» Instructions for the task
Write out the lines of the material below exactly, beginning at the line with "purple shoe [298,125,411,201]" and stopping after the line with "red shoe [397,48,460,86]", and leave out the pictures.

» Supplied data
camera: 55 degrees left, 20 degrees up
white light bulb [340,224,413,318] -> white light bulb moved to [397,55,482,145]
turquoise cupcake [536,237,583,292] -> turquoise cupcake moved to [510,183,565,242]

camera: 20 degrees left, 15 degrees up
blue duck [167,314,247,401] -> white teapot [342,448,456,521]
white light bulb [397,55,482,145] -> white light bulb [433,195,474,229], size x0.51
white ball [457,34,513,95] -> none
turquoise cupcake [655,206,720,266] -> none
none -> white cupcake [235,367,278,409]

==

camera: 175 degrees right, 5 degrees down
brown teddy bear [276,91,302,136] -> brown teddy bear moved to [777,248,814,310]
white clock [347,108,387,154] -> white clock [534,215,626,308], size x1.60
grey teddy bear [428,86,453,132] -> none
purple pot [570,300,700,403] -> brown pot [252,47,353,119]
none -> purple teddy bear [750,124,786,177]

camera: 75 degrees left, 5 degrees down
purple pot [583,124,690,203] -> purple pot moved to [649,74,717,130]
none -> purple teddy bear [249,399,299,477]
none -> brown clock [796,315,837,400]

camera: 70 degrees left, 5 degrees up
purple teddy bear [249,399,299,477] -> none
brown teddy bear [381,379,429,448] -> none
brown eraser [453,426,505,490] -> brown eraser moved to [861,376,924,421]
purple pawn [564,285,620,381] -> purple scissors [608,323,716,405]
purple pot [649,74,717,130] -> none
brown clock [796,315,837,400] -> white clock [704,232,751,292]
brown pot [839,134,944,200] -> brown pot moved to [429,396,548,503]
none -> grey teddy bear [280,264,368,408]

* * *

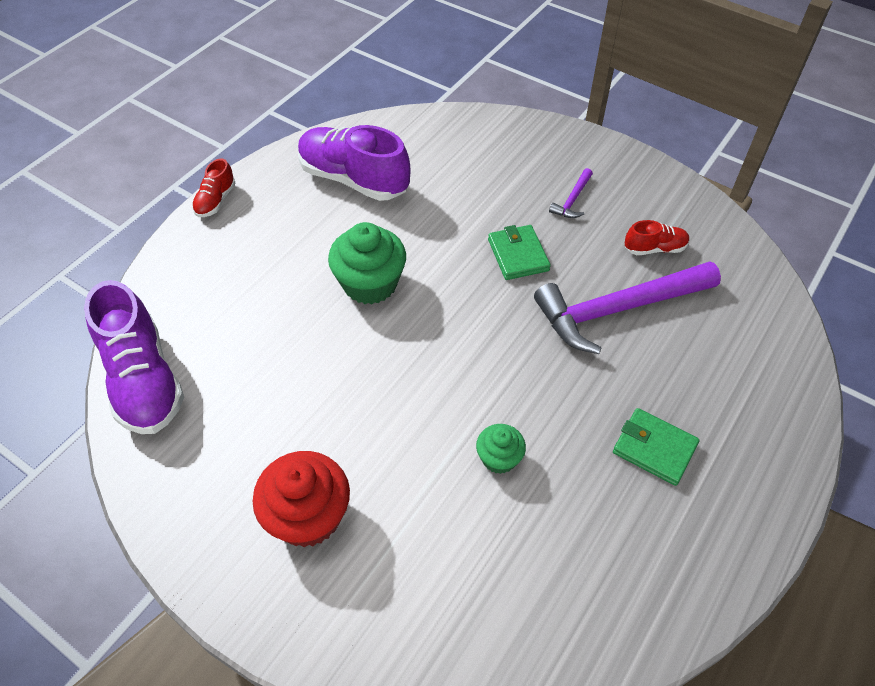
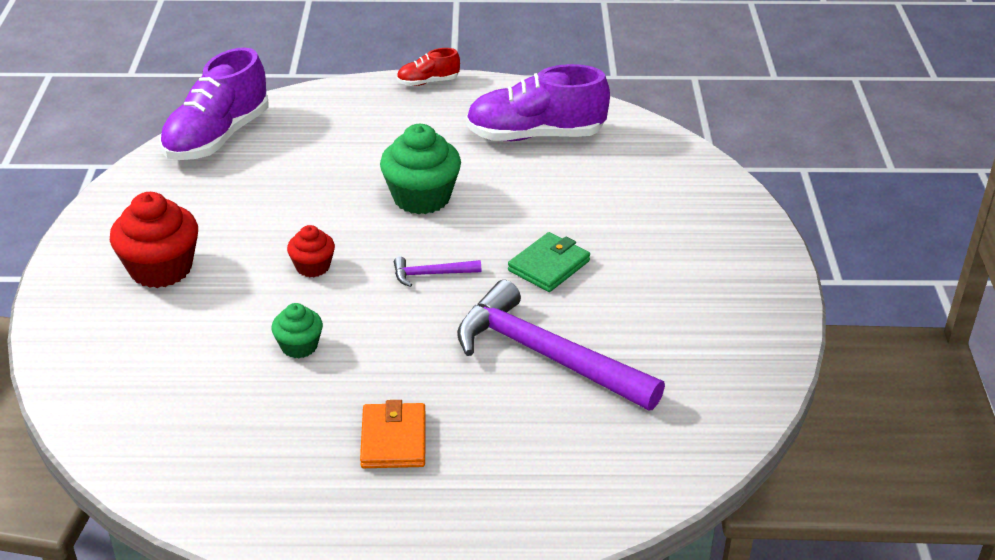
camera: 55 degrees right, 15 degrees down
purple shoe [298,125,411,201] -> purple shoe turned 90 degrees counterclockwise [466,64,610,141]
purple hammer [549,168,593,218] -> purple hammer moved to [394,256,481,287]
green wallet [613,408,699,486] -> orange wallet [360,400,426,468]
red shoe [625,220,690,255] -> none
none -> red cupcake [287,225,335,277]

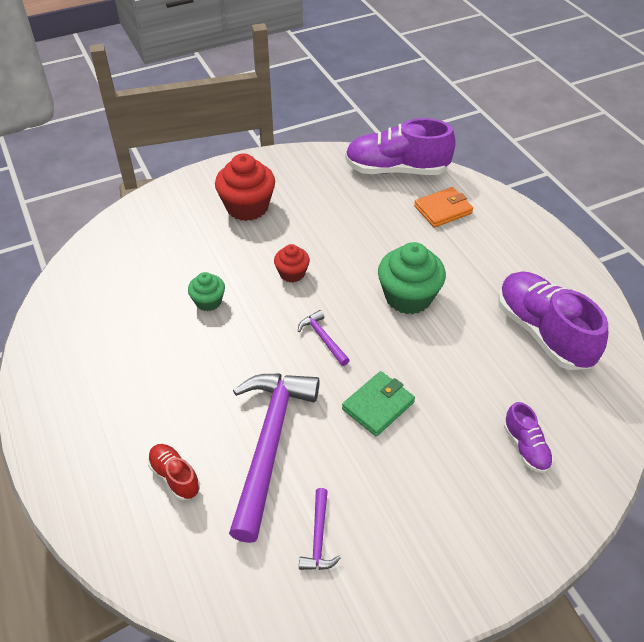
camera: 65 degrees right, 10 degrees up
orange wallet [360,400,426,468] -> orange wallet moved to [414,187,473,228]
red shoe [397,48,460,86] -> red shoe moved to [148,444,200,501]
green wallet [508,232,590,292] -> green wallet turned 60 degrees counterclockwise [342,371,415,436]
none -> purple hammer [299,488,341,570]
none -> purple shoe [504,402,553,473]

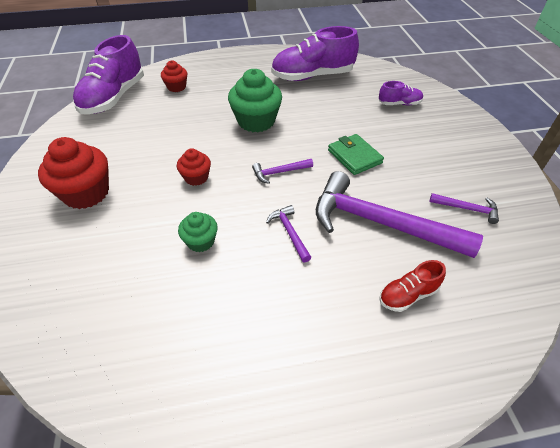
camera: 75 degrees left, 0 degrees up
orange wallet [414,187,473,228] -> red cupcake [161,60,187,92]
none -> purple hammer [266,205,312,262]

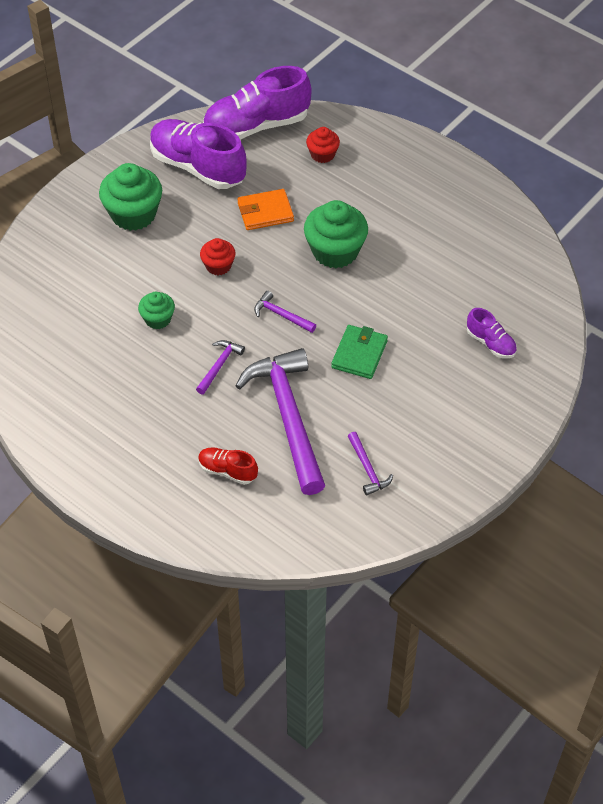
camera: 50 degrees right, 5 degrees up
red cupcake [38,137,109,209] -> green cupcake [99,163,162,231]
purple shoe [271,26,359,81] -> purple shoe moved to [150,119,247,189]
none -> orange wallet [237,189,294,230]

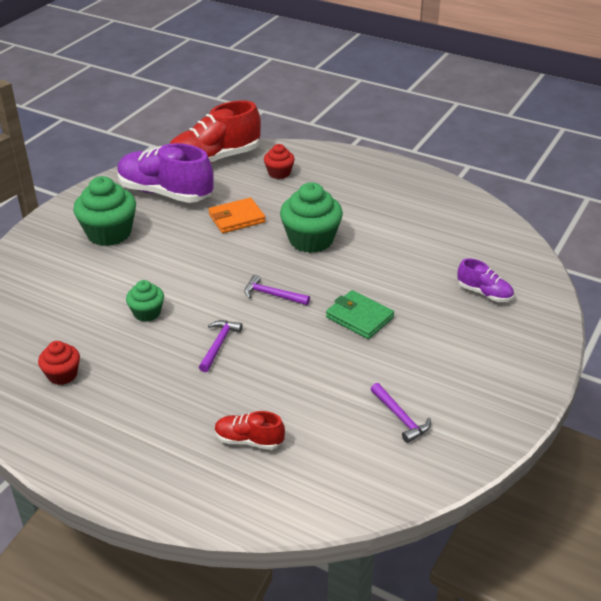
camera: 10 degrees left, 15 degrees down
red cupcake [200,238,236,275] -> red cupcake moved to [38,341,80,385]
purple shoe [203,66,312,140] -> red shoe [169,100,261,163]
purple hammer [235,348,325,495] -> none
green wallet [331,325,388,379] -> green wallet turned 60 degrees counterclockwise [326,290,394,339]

» Finished exercise
purple shoe [298,125,411,201] -> purple shoe turned 90 degrees counterclockwise [466,64,610,141]
purple hammer [549,168,593,218] -> purple hammer moved to [394,256,481,287]
green wallet [613,408,699,486] -> orange wallet [360,400,426,468]
red shoe [625,220,690,255] -> none
none -> red cupcake [287,225,335,277]

camera: 65 degrees right, 10 degrees up
orange wallet [360,400,426,468] -> orange wallet moved to [414,187,473,228]
red shoe [397,48,460,86] -> red shoe moved to [148,444,200,501]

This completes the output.